__Task prompt__.
Scan the data below and report how many lines include the word "degrees". Nothing else is wanted.

__Data in this exercise__.
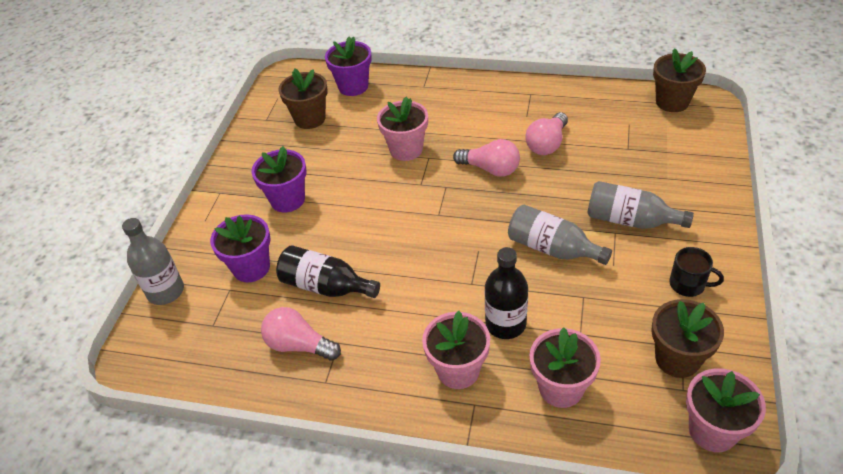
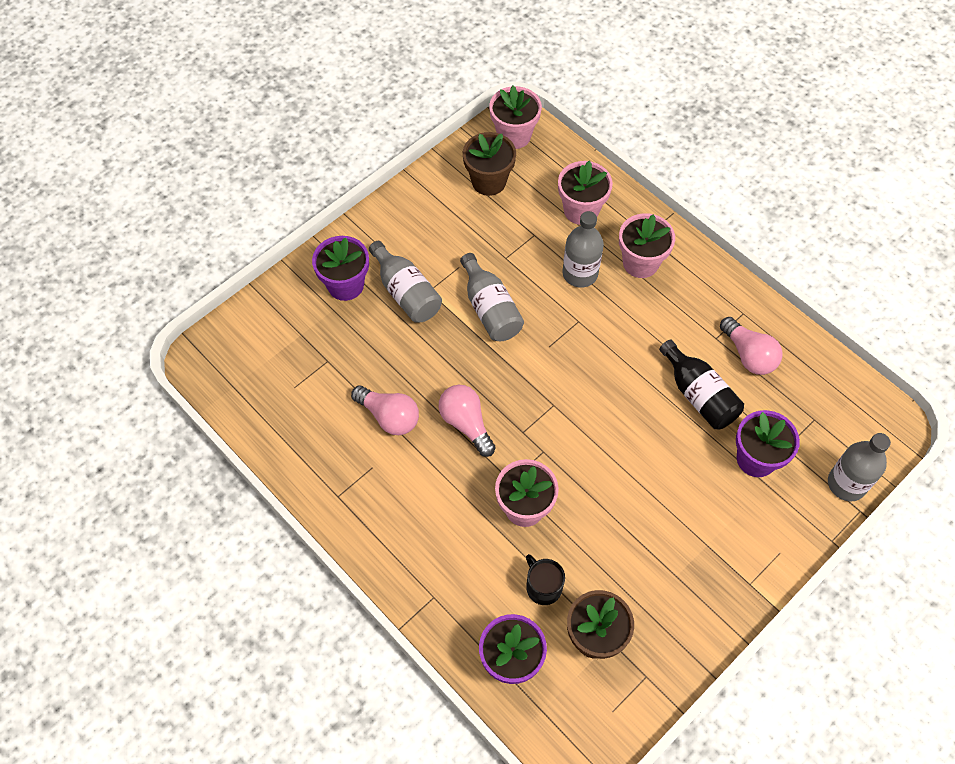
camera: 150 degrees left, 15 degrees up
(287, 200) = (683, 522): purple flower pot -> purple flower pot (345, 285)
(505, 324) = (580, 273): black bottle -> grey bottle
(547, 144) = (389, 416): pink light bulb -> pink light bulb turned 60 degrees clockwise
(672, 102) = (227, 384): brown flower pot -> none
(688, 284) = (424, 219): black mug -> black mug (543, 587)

---

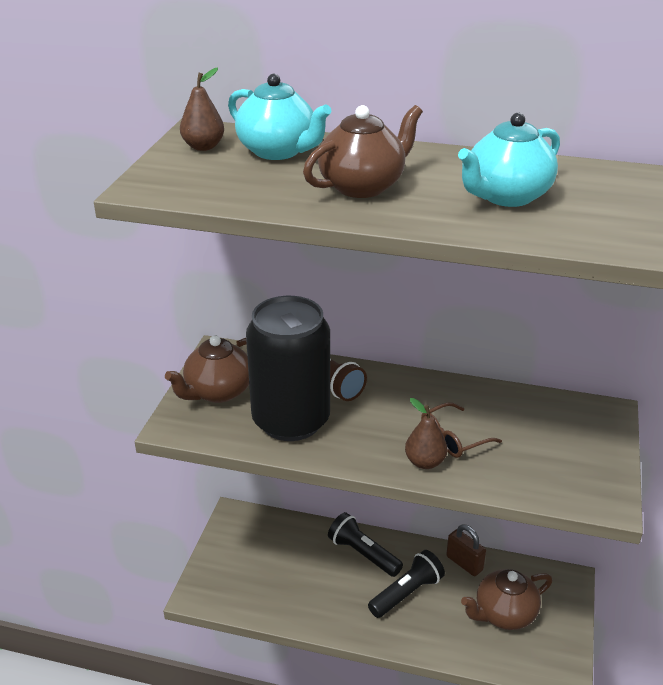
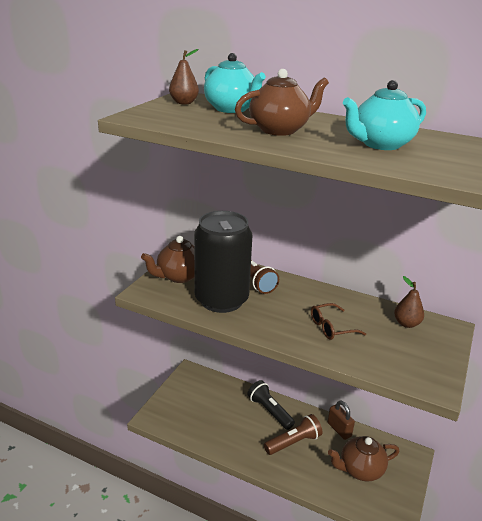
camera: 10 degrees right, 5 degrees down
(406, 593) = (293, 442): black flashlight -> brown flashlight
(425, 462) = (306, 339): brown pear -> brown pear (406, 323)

* * *

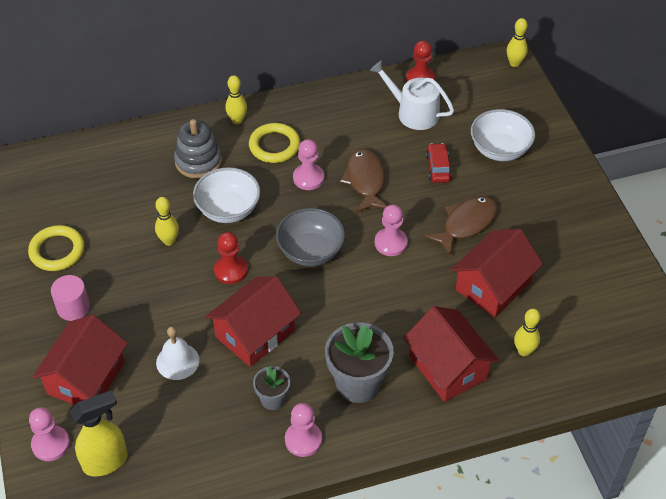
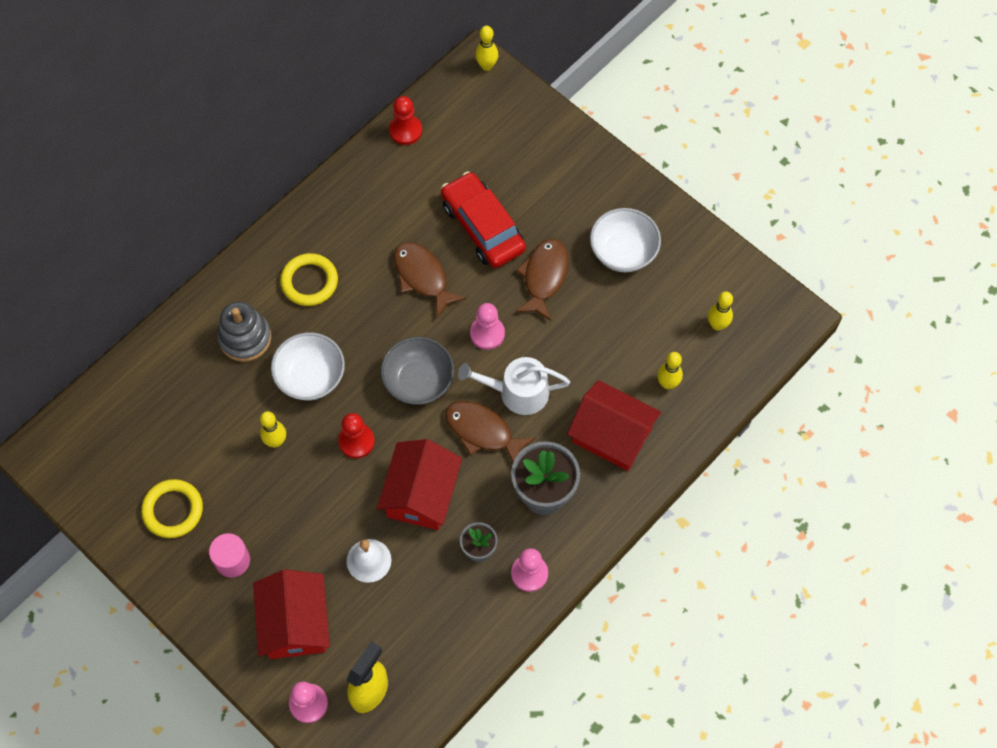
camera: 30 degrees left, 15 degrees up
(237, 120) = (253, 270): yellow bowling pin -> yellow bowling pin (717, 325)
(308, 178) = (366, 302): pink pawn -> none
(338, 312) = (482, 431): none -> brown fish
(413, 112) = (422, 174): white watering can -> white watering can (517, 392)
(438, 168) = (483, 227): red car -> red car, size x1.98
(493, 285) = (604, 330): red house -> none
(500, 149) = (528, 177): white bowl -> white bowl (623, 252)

__Exercise solution__.
4